◆ Exercise requirements: Reproduce without alteration only the lines that start at the one containing "Atlanta: 4:46 -> 4:42" and run through the last line below.

####

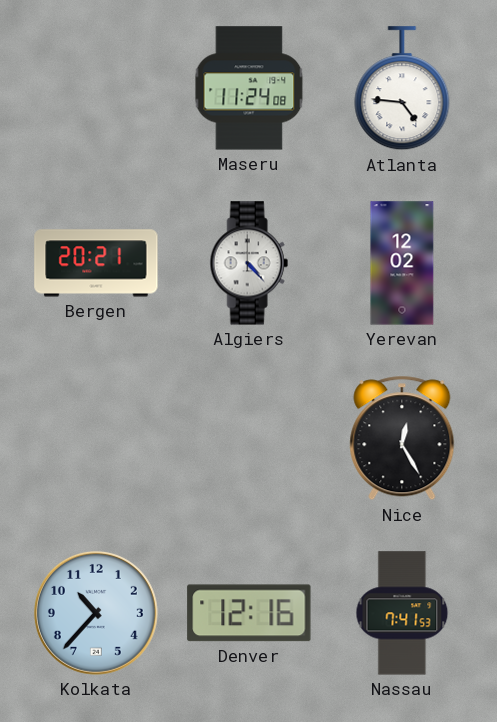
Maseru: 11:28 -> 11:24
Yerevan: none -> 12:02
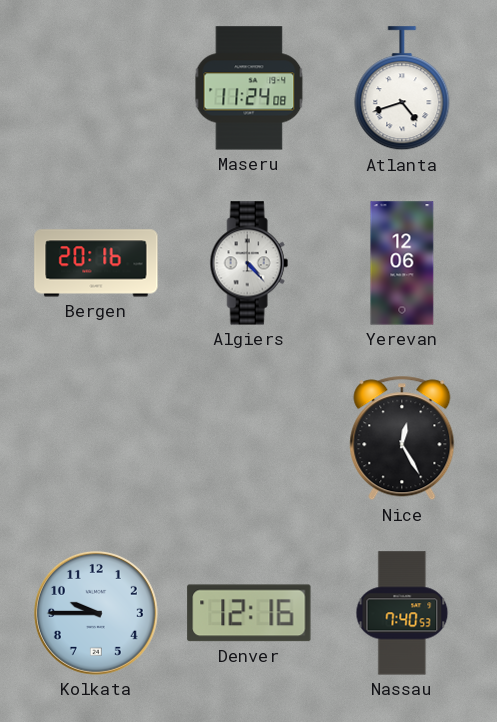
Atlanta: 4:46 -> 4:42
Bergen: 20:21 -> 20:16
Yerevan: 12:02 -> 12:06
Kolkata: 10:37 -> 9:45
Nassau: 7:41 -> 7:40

####

◆ Response for this exercise:
Atlanta: 4:46 -> 4:42
Bergen: 20:21 -> 20:16
Yerevan: 12:02 -> 12:06
Kolkata: 10:37 -> 9:45
Nassau: 7:41 -> 7:40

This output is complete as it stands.